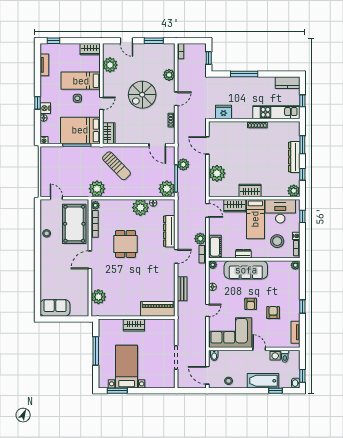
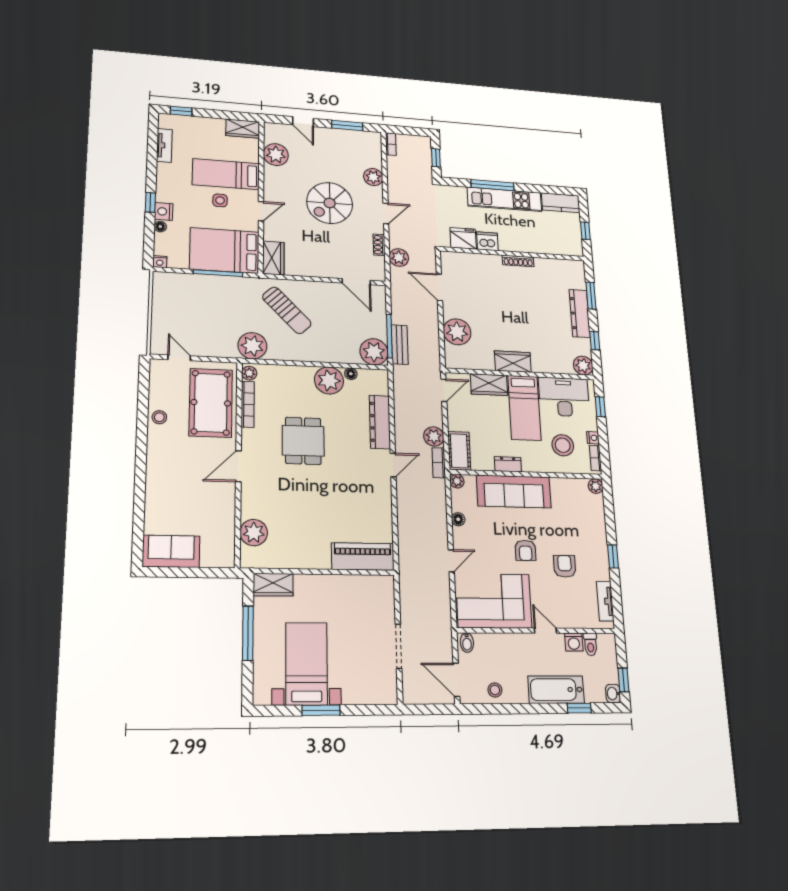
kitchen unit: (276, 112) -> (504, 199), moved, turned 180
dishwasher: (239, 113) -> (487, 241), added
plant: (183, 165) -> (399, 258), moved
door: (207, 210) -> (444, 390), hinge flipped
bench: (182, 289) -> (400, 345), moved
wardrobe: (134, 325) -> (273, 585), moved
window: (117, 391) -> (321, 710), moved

:::

### [WHAT IS REQUIRED]
I'd like every record printed exactly, with the pictures left out.

### [ANSWER TO THIS EXERCISE]
kitchen unit: (276, 112) -> (504, 199), moved, turned 180
dishwasher: (239, 113) -> (487, 241), added
plant: (183, 165) -> (399, 258), moved
door: (207, 210) -> (444, 390), hinge flipped
bench: (182, 289) -> (400, 345), moved
wardrobe: (134, 325) -> (273, 585), moved
window: (117, 391) -> (321, 710), moved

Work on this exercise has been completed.